## EXERCISE DIRECTIONS
Lines, not repeats, are what count: give the number of lines below that hold "AGND", and nothing more.
==== EXTRACTED ENTRIES ====
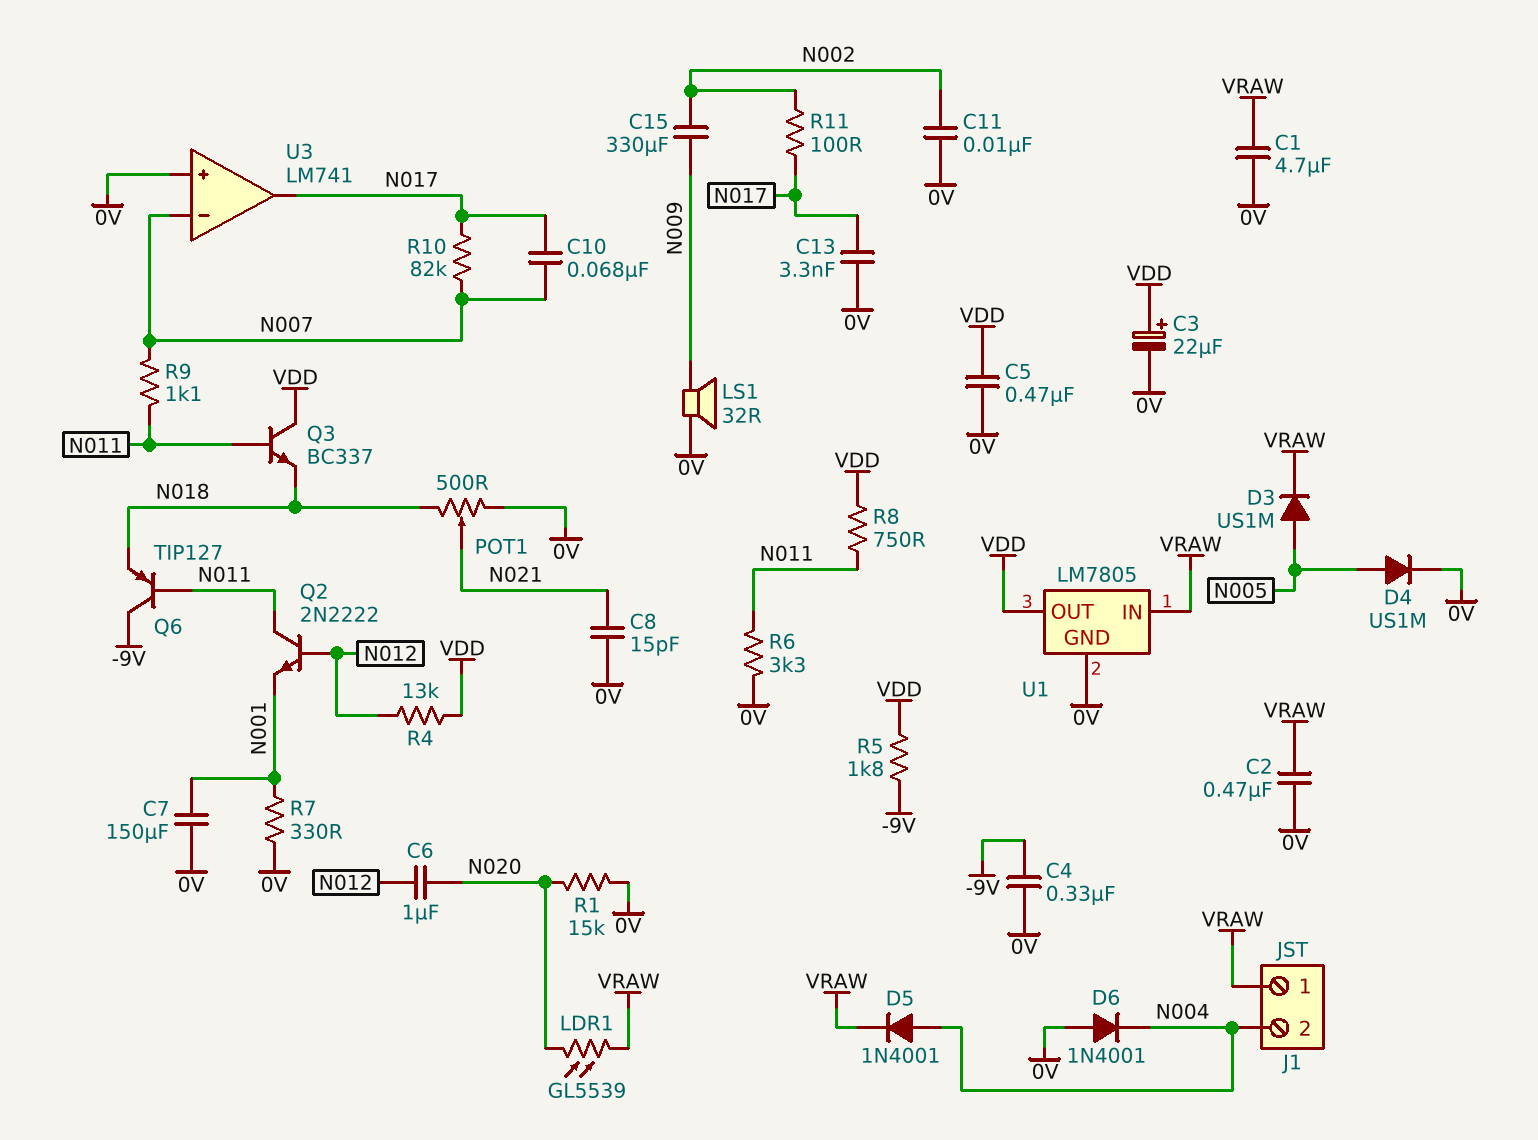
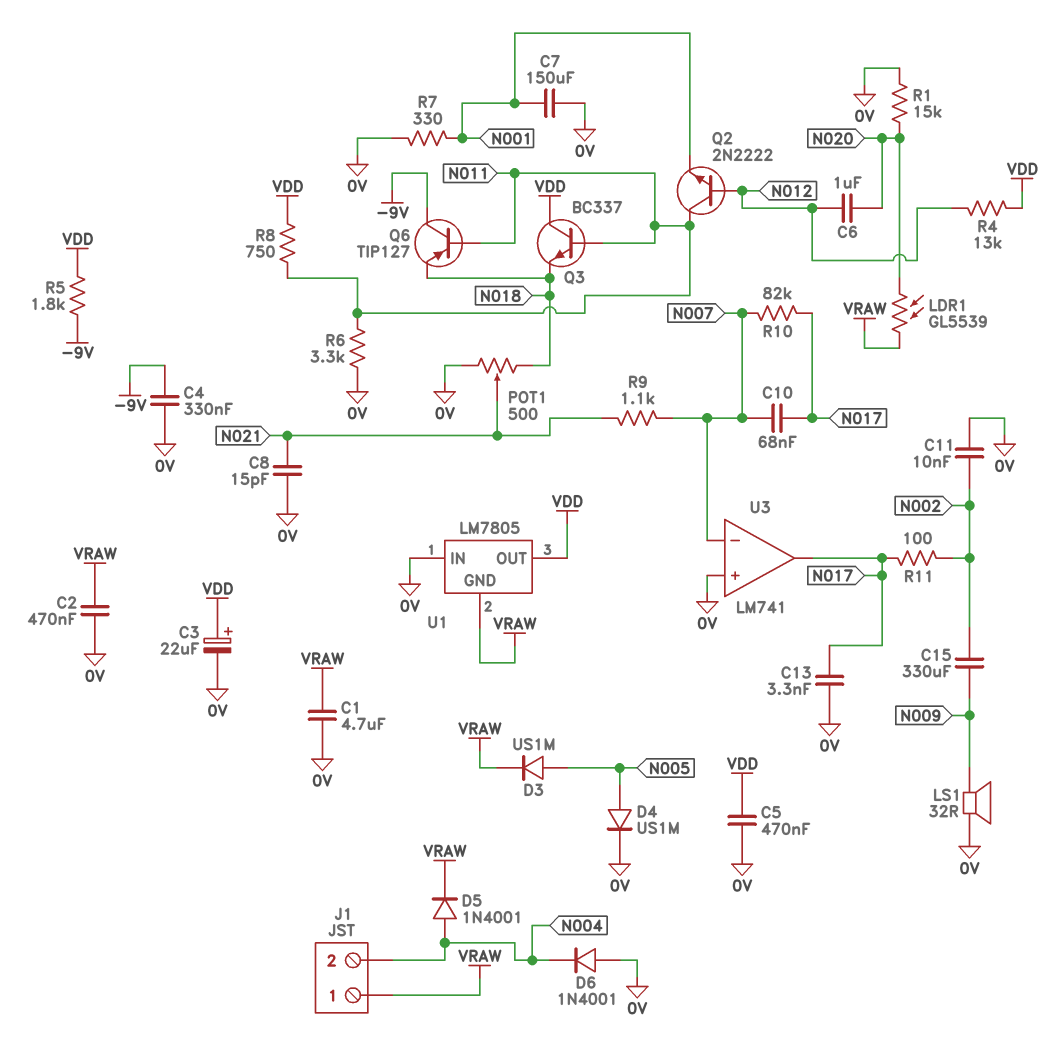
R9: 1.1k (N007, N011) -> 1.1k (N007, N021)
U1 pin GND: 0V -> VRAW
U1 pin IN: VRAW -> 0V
====
==== EXTRACTED ENTRIES ====
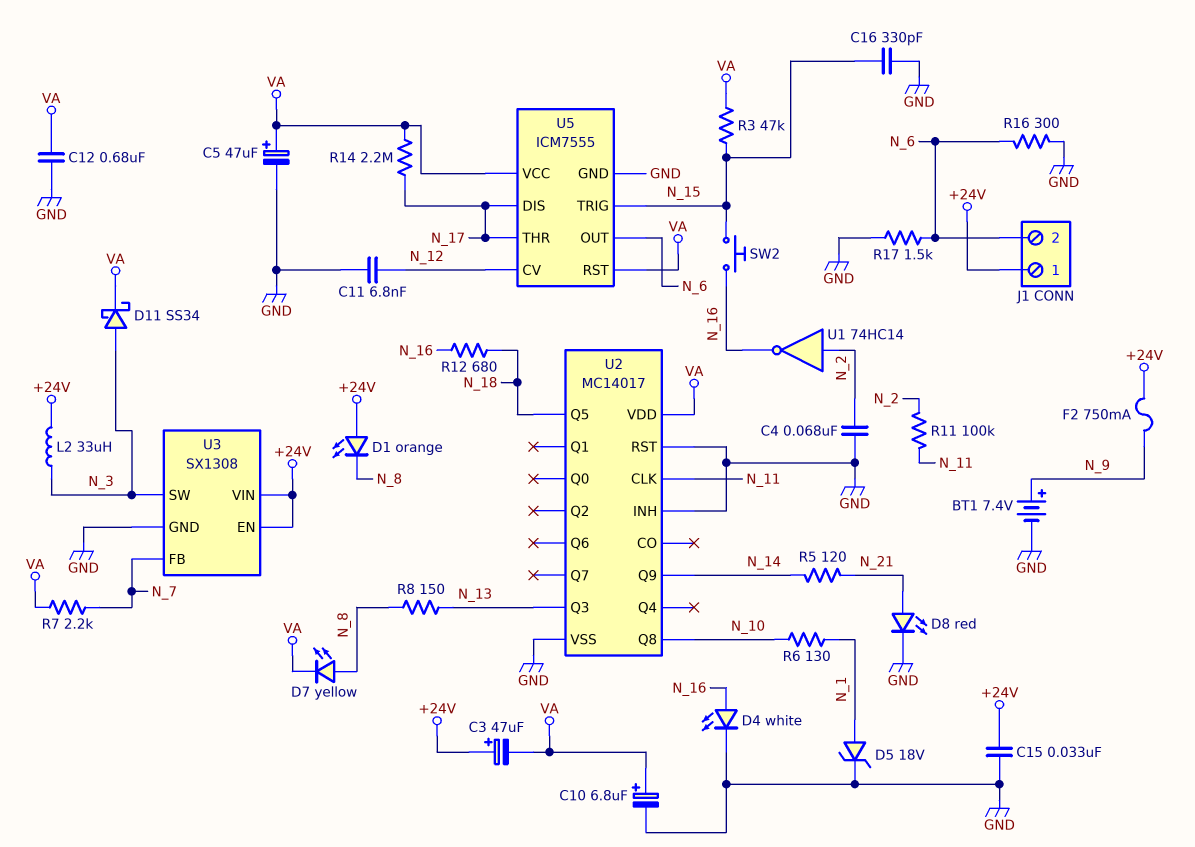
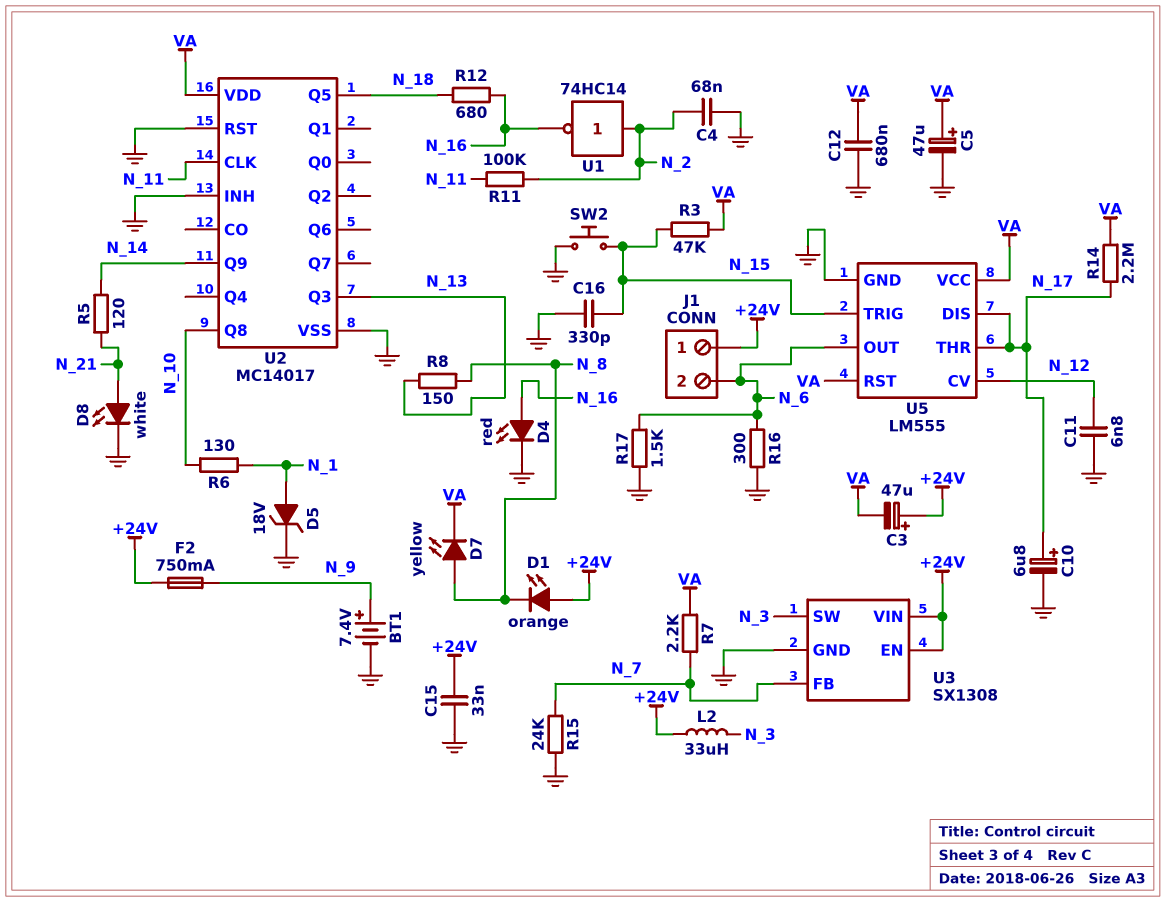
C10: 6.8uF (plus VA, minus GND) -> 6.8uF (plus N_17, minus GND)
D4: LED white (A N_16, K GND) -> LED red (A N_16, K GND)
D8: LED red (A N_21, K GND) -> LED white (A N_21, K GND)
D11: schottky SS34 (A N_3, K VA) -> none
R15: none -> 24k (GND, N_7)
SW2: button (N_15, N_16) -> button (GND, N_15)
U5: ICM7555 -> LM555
====
==== EXTRACTED ENTRIES ====
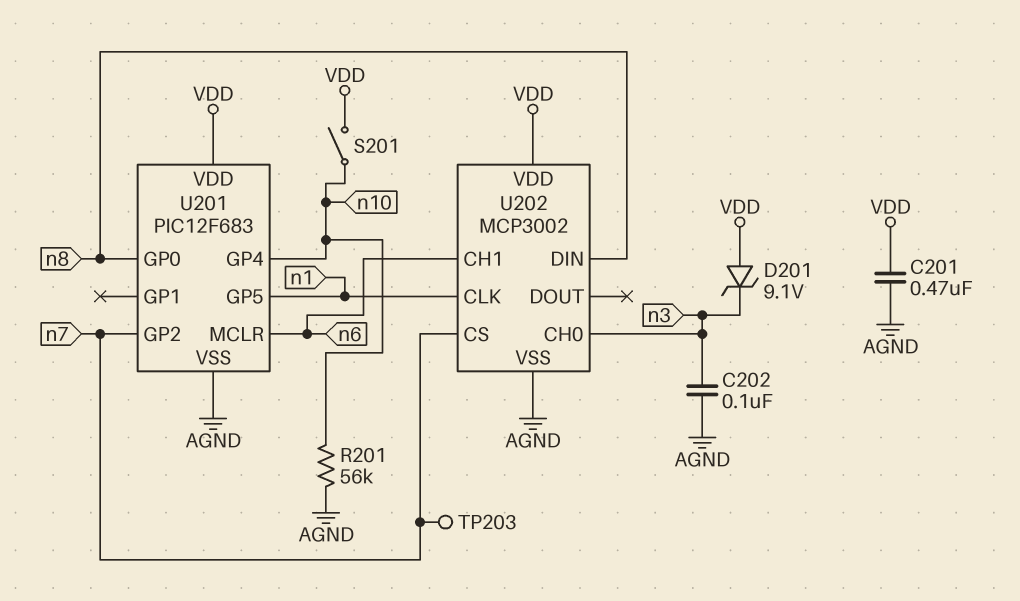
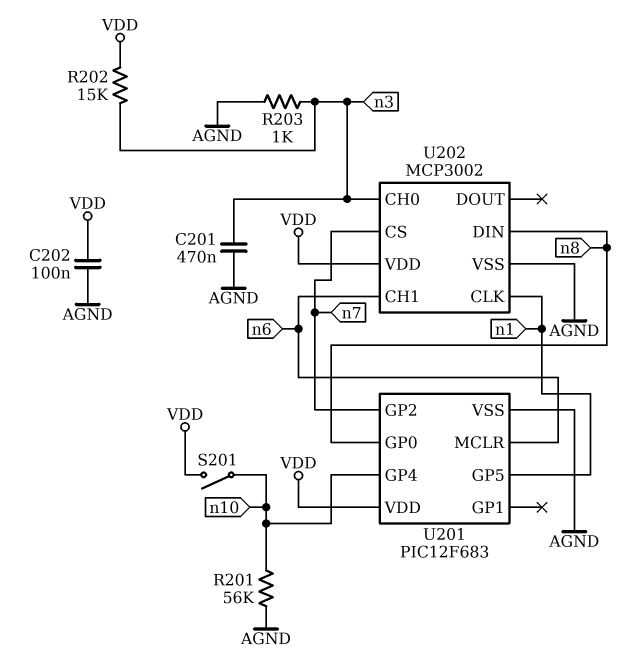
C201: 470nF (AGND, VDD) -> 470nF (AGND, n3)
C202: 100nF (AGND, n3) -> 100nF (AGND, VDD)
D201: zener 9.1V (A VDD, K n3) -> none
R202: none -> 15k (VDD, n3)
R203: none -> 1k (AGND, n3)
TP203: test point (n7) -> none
====
## SOLUTION
3